■ **Input for this task**
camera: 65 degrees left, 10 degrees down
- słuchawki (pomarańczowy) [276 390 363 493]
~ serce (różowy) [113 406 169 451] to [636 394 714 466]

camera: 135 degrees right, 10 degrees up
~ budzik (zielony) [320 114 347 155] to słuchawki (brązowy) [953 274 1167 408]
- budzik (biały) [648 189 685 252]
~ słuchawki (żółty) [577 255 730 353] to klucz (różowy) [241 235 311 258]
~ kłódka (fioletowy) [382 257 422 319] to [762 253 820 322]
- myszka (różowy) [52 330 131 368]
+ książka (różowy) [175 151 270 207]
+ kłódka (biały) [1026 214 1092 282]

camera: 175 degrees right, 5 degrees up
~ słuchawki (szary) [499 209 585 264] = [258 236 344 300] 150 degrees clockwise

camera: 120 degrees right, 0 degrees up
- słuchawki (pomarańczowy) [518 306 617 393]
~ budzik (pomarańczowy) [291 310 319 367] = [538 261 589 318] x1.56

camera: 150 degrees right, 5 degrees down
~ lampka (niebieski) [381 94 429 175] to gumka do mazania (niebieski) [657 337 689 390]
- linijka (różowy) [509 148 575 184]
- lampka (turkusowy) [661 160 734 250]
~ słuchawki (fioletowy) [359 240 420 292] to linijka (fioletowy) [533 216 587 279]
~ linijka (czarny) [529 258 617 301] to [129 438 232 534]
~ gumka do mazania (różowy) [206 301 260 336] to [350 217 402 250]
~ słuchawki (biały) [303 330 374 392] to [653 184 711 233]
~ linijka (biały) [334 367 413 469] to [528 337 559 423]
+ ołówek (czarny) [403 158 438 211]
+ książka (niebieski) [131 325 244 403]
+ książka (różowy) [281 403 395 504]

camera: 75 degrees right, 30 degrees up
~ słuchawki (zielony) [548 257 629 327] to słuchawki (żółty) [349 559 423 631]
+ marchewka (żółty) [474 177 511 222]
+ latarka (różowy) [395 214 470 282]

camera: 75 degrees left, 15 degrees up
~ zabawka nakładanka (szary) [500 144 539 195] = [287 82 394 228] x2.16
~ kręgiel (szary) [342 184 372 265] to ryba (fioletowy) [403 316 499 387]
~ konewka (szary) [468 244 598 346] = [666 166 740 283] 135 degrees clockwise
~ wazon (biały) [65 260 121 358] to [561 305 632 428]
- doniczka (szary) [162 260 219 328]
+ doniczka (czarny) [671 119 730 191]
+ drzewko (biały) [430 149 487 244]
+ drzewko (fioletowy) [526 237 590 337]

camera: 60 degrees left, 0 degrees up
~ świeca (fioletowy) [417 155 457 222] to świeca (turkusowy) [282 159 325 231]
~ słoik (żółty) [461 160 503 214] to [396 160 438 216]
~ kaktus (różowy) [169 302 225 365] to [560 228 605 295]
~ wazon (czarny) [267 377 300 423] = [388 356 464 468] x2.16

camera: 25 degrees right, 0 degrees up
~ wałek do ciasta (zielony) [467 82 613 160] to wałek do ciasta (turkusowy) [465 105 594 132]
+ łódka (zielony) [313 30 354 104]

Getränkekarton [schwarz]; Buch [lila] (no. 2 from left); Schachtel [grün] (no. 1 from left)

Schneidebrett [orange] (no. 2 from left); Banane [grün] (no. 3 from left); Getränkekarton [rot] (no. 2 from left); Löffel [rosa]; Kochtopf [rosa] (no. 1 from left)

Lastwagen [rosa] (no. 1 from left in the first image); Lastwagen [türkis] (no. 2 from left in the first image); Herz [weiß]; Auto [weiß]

■ **Problem description**
The answer is the run of lines above from the line containing "158 438 211]" through the line containing "177 511 222]", copied exactly and alone.

■ **Answer to this problem**
+ ołówek (czarny) [403 158 438 211]
+ książka (niebieski) [131 325 244 403]
+ książka (różowy) [281 403 395 504]

camera: 75 degrees right, 30 degrees up
~ słuchawki (zielony) [548 257 629 327] to słuchawki (żółty) [349 559 423 631]
+ marchewka (żółty) [474 177 511 222]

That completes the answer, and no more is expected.